What is needed |
Once you find the line with "moved: yellow carrot" in the listing below, set down exactly every line from it through the line with "moved: purple robot", but no pictures.

Data for review |

···

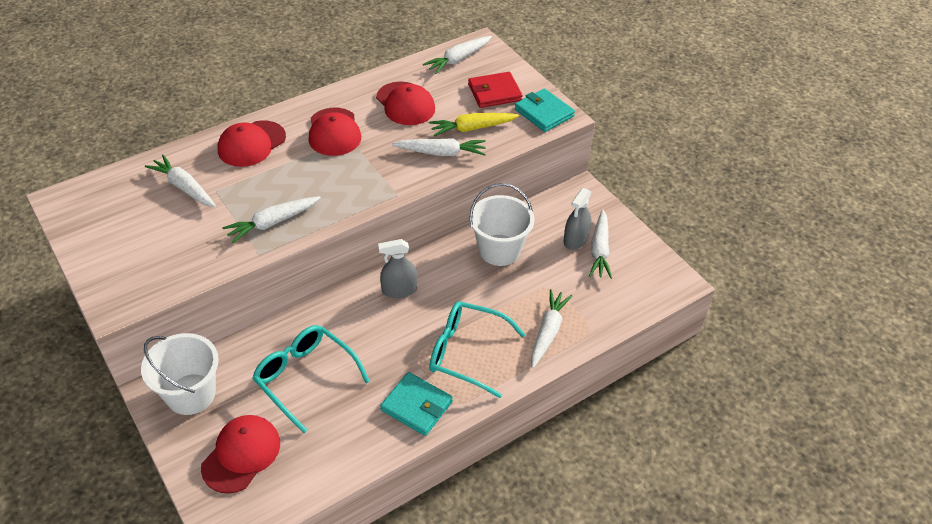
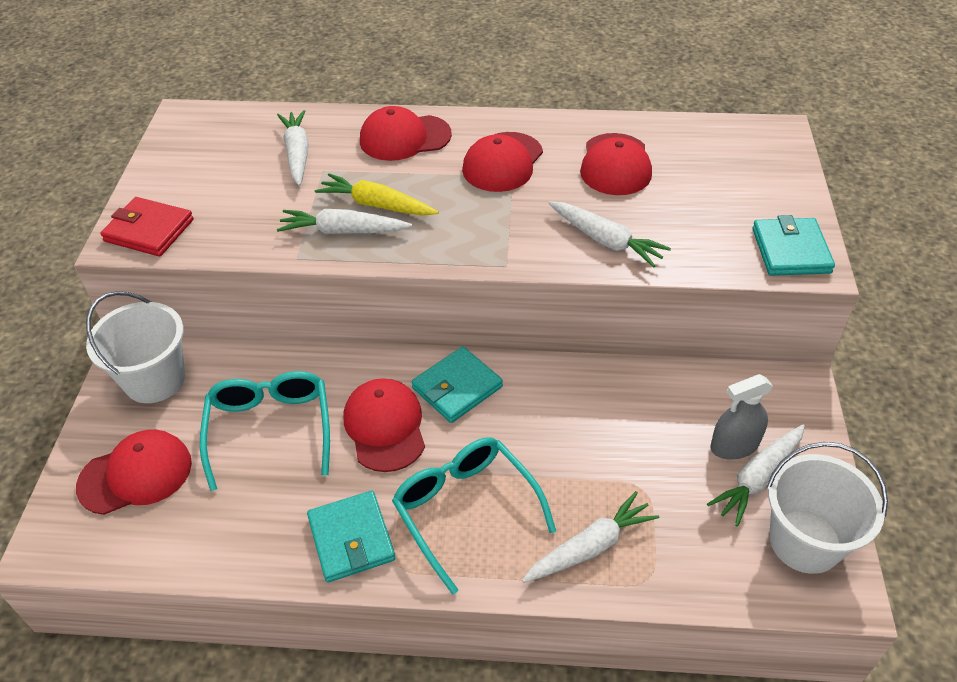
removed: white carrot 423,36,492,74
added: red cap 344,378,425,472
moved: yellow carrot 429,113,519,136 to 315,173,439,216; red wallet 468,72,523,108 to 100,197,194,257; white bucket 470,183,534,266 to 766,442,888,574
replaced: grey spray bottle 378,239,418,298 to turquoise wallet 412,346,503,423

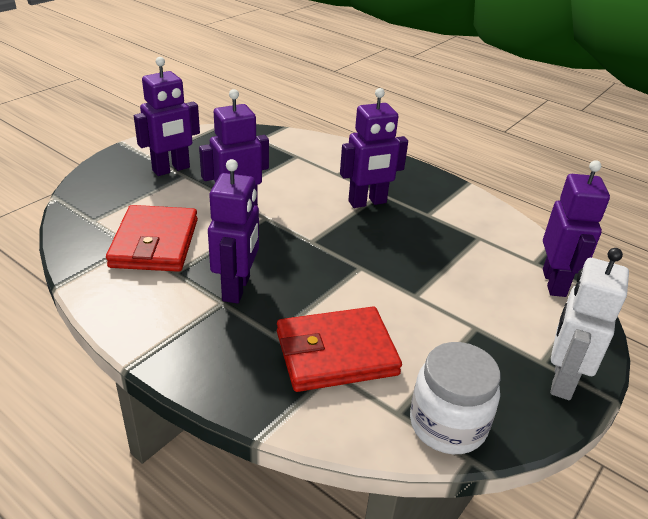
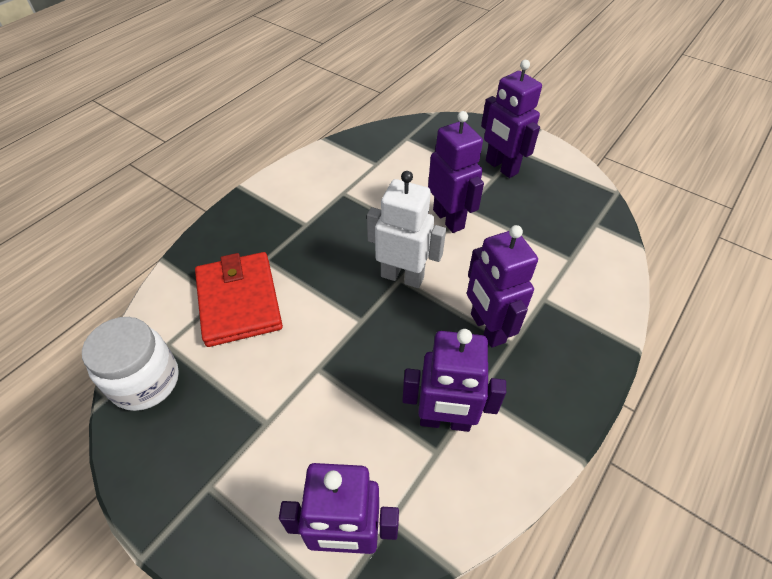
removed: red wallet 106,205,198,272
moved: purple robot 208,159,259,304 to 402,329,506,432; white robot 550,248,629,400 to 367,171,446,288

···

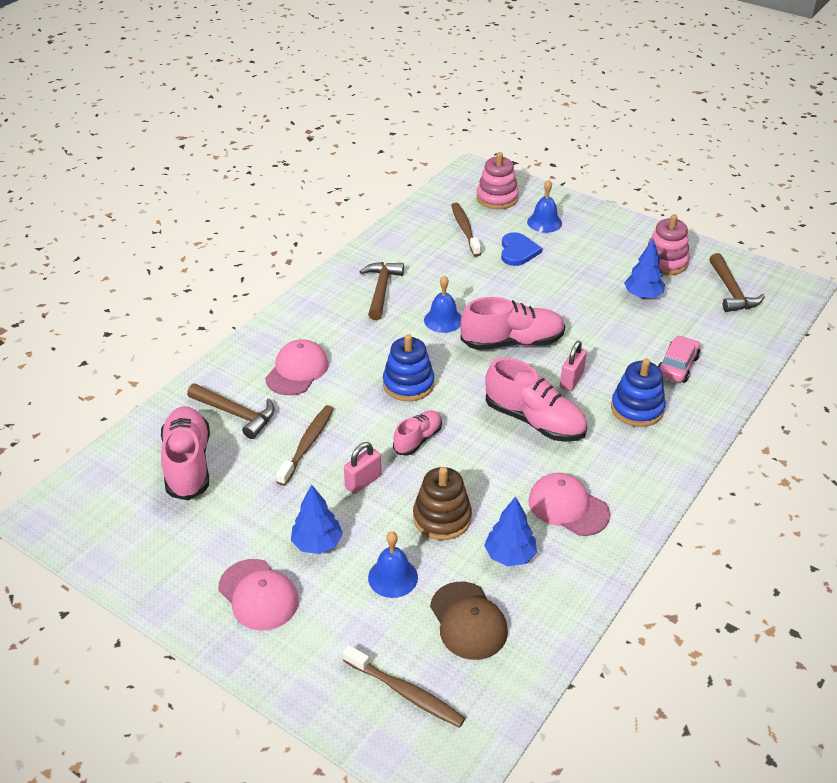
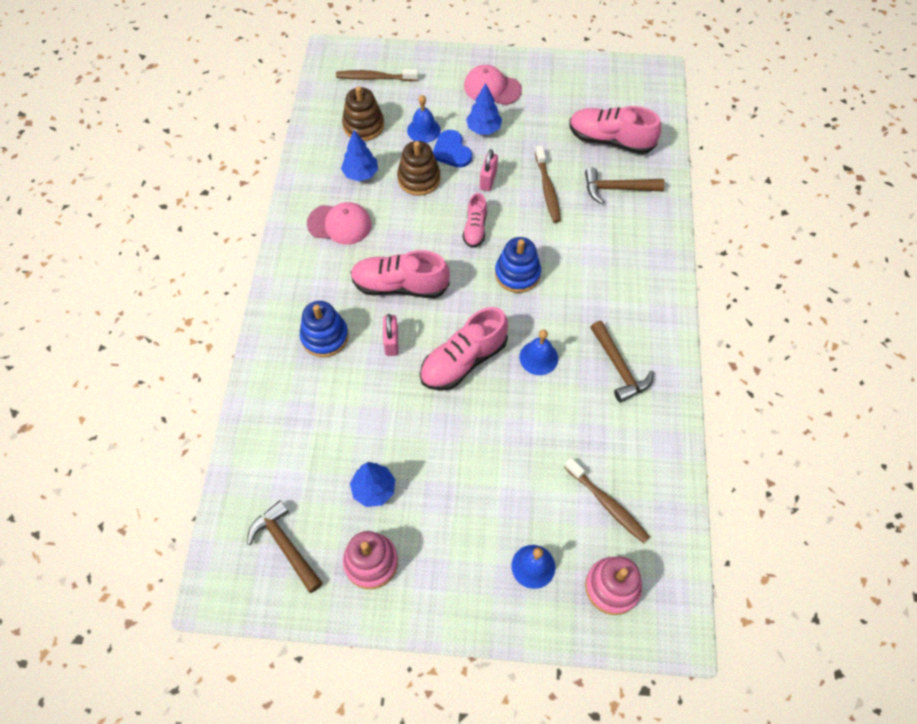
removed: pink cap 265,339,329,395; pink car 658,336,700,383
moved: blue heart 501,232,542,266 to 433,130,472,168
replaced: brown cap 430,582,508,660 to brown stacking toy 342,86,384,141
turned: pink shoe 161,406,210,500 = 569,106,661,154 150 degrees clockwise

···

Solution for this task |
moved: yellow carrot 429,113,519,136 to 315,173,439,216; red wallet 468,72,523,108 to 100,197,194,257; white bucket 470,183,534,266 to 766,442,888,574
replaced: grey spray bottle 378,239,418,298 to turquoise wallet 412,346,503,423

removed: red wallet 106,205,198,272
moved: purple robot 208,159,259,304 to 402,329,506,432; white robot 550,248,629,400 to 367,171,446,288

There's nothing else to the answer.